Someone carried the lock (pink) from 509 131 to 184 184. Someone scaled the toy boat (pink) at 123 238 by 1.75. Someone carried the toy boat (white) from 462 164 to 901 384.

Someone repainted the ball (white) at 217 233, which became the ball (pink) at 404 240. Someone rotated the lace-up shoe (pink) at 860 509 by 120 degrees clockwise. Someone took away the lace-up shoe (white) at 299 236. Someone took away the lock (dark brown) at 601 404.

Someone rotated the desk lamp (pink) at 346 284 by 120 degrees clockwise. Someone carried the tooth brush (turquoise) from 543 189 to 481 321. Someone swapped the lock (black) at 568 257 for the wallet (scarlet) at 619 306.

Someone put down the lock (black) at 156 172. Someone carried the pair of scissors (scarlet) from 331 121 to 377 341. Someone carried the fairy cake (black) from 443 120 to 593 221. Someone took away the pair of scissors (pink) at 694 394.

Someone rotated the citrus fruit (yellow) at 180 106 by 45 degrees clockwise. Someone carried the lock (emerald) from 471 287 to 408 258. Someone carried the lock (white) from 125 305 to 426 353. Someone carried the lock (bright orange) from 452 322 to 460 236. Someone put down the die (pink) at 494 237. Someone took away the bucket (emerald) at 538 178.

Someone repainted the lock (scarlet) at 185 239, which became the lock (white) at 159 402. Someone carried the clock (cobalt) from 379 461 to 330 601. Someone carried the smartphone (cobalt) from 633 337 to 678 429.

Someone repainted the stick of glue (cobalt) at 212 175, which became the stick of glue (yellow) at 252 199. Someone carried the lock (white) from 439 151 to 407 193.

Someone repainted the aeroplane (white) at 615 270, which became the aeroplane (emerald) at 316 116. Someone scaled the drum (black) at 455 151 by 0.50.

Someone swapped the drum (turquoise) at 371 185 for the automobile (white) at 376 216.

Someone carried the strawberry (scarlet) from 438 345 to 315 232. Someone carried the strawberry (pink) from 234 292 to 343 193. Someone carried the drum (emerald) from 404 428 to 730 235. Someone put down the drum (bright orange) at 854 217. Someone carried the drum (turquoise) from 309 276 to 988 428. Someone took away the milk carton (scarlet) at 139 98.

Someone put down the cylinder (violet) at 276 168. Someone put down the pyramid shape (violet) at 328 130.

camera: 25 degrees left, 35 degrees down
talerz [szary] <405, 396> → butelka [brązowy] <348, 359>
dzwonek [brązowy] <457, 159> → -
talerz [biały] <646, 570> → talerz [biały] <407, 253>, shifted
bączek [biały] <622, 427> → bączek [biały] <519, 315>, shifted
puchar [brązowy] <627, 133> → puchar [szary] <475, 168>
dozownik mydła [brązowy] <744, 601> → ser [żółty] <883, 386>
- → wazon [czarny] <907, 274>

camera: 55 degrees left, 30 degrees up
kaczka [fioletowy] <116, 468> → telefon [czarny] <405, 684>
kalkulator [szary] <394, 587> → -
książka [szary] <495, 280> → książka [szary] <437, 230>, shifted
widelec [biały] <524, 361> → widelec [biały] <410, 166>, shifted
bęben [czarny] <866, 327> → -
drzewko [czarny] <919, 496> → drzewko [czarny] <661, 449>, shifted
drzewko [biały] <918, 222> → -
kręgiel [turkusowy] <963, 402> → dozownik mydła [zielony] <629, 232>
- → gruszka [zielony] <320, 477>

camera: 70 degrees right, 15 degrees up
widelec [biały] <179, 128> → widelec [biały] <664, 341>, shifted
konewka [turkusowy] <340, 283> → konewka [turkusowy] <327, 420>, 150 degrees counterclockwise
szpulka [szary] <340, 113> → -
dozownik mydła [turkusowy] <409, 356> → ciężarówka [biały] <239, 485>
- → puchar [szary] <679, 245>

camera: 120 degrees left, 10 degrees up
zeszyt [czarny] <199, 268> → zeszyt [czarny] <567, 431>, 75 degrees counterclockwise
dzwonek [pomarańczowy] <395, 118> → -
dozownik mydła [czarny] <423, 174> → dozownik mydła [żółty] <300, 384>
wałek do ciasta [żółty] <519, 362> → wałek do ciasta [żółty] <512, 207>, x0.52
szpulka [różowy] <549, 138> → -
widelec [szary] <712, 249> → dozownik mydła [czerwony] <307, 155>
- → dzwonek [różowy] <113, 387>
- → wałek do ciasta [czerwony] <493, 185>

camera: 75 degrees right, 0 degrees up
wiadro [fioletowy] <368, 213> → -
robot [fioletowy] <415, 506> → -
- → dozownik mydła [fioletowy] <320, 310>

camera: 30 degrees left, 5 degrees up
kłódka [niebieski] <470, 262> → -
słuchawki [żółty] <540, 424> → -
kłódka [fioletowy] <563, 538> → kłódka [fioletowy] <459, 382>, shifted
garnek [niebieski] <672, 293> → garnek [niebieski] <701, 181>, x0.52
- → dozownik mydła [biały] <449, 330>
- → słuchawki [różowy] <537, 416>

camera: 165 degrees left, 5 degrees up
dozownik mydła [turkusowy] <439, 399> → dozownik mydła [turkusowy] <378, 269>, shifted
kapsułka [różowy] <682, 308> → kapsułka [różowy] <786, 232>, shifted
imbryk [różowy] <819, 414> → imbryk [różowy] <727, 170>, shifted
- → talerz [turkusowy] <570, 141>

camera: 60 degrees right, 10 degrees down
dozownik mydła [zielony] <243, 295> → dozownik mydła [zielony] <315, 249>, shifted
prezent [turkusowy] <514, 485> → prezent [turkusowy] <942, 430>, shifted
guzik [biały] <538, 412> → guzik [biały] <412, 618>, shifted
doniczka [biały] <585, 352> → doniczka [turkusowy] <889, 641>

------------------------

**HOW TO COMPLETE THIS TASK**
Above are some records. Print them all exactly.

**OUTPUT**
Someone carried the lock (pink) from 509 131 to 184 184. Someone scaled the toy boat (pink) at 123 238 by 1.75. Someone carried the toy boat (white) from 462 164 to 901 384.

Someone repainted the ball (white) at 217 233, which became the ball (pink) at 404 240. Someone rotated the lace-up shoe (pink) at 860 509 by 120 degrees clockwise. Someone took away the lace-up shoe (white) at 299 236. Someone took away the lock (dark brown) at 601 404.

Someone rotated the desk lamp (pink) at 346 284 by 120 degrees clockwise. Someone carried the tooth brush (turquoise) from 543 189 to 481 321. Someone swapped the lock (black) at 568 257 for the wallet (scarlet) at 619 306.

Someone put down the lock (black) at 156 172. Someone carried the pair of scissors (scarlet) from 331 121 to 377 341. Someone carried the fairy cake (black) from 443 120 to 593 221. Someone took away the pair of scissors (pink) at 694 394.

Someone rotated the citrus fruit (yellow) at 180 106 by 45 degrees clockwise. Someone carried the lock (emerald) from 471 287 to 408 258. Someone carried the lock (white) from 125 305 to 426 353. Someone carried the lock (bright orange) from 452 322 to 460 236. Someone put down the die (pink) at 494 237. Someone took away the bucket (emerald) at 538 178.

Someone repainted the lock (scarlet) at 185 239, which became the lock (white) at 159 402. Someone carried the clock (cobalt) from 379 461 to 330 601. Someone carried the smartphone (cobalt) from 633 337 to 678 429.

Someone repainted the stick of glue (cobalt) at 212 175, which became the stick of glue (yellow) at 252 199. Someone carried the lock (white) from 439 151 to 407 193.

Someone repainted the aeroplane (white) at 615 270, which became the aeroplane (emerald) at 316 116. Someone scaled the drum (black) at 455 151 by 0.50.

Someone swapped the drum (turquoise) at 371 185 for the automobile (white) at 376 216.

Someone carried the strawberry (scarlet) from 438 345 to 315 232. Someone carried the strawberry (pink) from 234 292 to 343 193. Someone carried the drum (emerald) from 404 428 to 730 235. Someone put down the drum (bright orange) at 854 217. Someone carried the drum (turquoise) from 309 276 to 988 428. Someone took away the milk carton (scarlet) at 139 98.

Someone put down the cylinder (violet) at 276 168. Someone put down the pyramid shape (violet) at 328 130.

camera: 25 degrees left, 35 degrees down
talerz [szary] <405, 396> → butelka [brązowy] <348, 359>
dzwonek [brązowy] <457, 159> → -
talerz [biały] <646, 570> → talerz [biały] <407, 253>, shifted
bączek [biały] <622, 427> → bączek [biały] <519, 315>, shifted
puchar [brązowy] <627, 133> → puchar [szary] <475, 168>
dozownik mydła [brązowy] <744, 601> → ser [żółty] <883, 386>
- → wazon [czarny] <907, 274>

camera: 55 degrees left, 30 degrees up
kaczka [fioletowy] <116, 468> → telefon [czarny] <405, 684>
kalkulator [szary] <394, 587> → -
książka [szary] <495, 280> → książka [szary] <437, 230>, shifted
widelec [biały] <524, 361> → widelec [biały] <410, 166>, shifted
bęben [czarny] <866, 327> → -
drzewko [czarny] <919, 496> → drzewko [czarny] <661, 449>, shifted
drzewko [biały] <918, 222> → -
kręgiel [turkusowy] <963, 402> → dozownik mydła [zielony] <629, 232>
- → gruszka [zielony] <320, 477>

camera: 70 degrees right, 15 degrees up
widelec [biały] <179, 128> → widelec [biały] <664, 341>, shifted
konewka [turkusowy] <340, 283> → konewka [turkusowy] <327, 420>, 150 degrees counterclockwise
szpulka [szary] <340, 113> → -
dozownik mydła [turkusowy] <409, 356> → ciężarówka [biały] <239, 485>
- → puchar [szary] <679, 245>

camera: 120 degrees left, 10 degrees up
zeszyt [czarny] <199, 268> → zeszyt [czarny] <567, 431>, 75 degrees counterclockwise
dzwonek [pomarańczowy] <395, 118> → -
dozownik mydła [czarny] <423, 174> → dozownik mydła [żółty] <300, 384>
wałek do ciasta [żółty] <519, 362> → wałek do ciasta [żółty] <512, 207>, x0.52
szpulka [różowy] <549, 138> → -
widelec [szary] <712, 249> → dozownik mydła [czerwony] <307, 155>
- → dzwonek [różowy] <113, 387>
- → wałek do ciasta [czerwony] <493, 185>

camera: 75 degrees right, 0 degrees up
wiadro [fioletowy] <368, 213> → -
robot [fioletowy] <415, 506> → -
- → dozownik mydła [fioletowy] <320, 310>

camera: 30 degrees left, 5 degrees up
kłódka [niebieski] <470, 262> → -
słuchawki [żółty] <540, 424> → -
kłódka [fioletowy] <563, 538> → kłódka [fioletowy] <459, 382>, shifted
garnek [niebieski] <672, 293> → garnek [niebieski] <701, 181>, x0.52
- → dozownik mydła [biały] <449, 330>
- → słuchawki [różowy] <537, 416>

camera: 165 degrees left, 5 degrees up
dozownik mydła [turkusowy] <439, 399> → dozownik mydła [turkusowy] <378, 269>, shifted
kapsułka [różowy] <682, 308> → kapsułka [różowy] <786, 232>, shifted
imbryk [różowy] <819, 414> → imbryk [różowy] <727, 170>, shifted
- → talerz [turkusowy] <570, 141>

camera: 60 degrees right, 10 degrees down
dozownik mydła [zielony] <243, 295> → dozownik mydła [zielony] <315, 249>, shifted
prezent [turkusowy] <514, 485> → prezent [turkusowy] <942, 430>, shifted
guzik [biały] <538, 412> → guzik [biały] <412, 618>, shifted
doniczka [biały] <585, 352> → doniczka [turkusowy] <889, 641>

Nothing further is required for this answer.